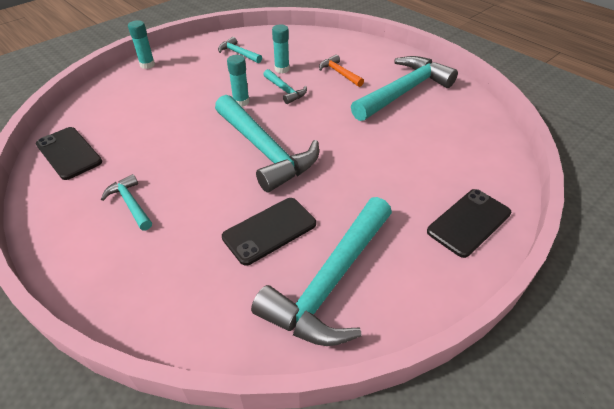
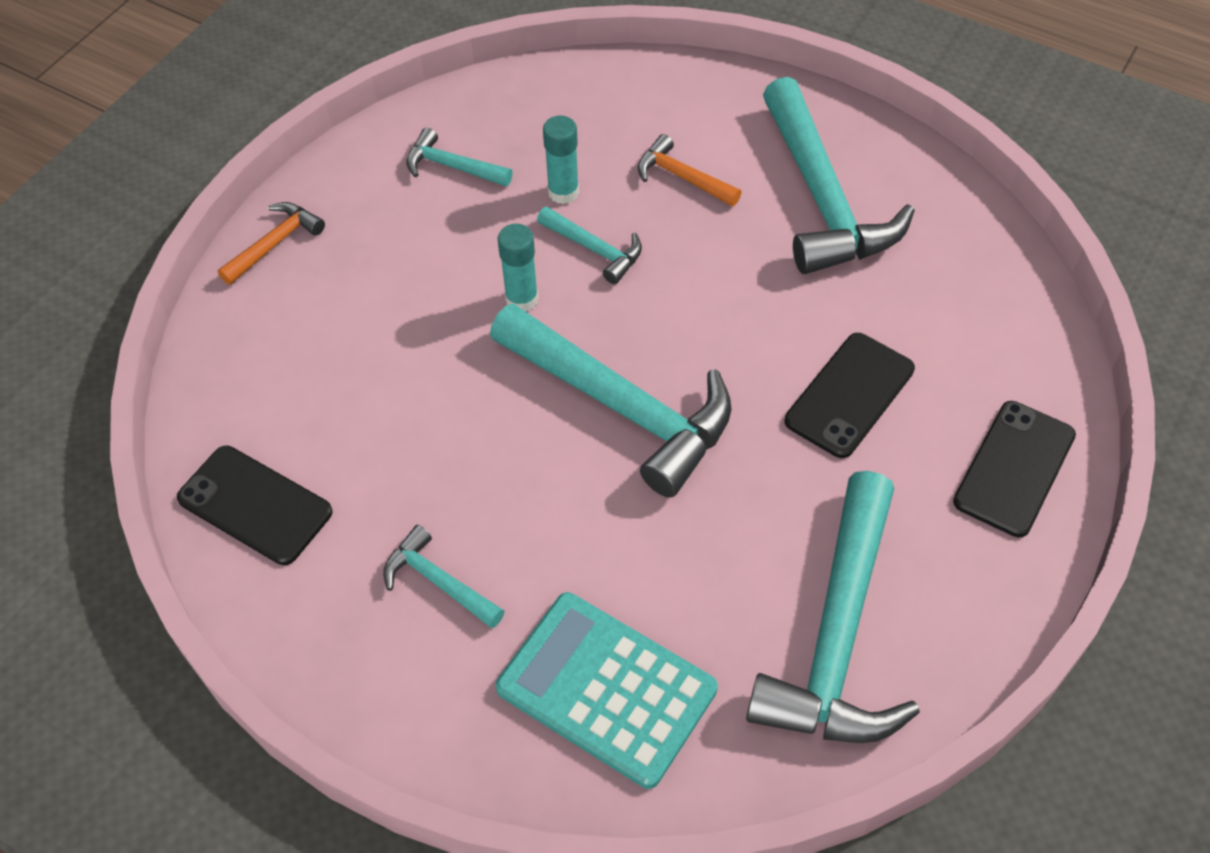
camera: 15 degrees left, 10 degrees up
(147, 65) = (275, 243): turquoise glue stick -> orange hammer
(185, 276) = (606, 689): none -> turquoise calculator
(269, 230) = (703, 570): black phone -> black phone (849, 395)
(404, 91) = (822, 198): turquoise hammer -> turquoise hammer turned 135 degrees clockwise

**ASSIGNMENT:** In the records above, return precisely the line containing "(147, 65) = (275, 243): turquoise" and each line that comes after it, up to the final one.

**OUTPUT BELOW:**
(147, 65) = (275, 243): turquoise glue stick -> orange hammer
(185, 276) = (606, 689): none -> turquoise calculator
(269, 230) = (703, 570): black phone -> black phone (849, 395)
(404, 91) = (822, 198): turquoise hammer -> turquoise hammer turned 135 degrees clockwise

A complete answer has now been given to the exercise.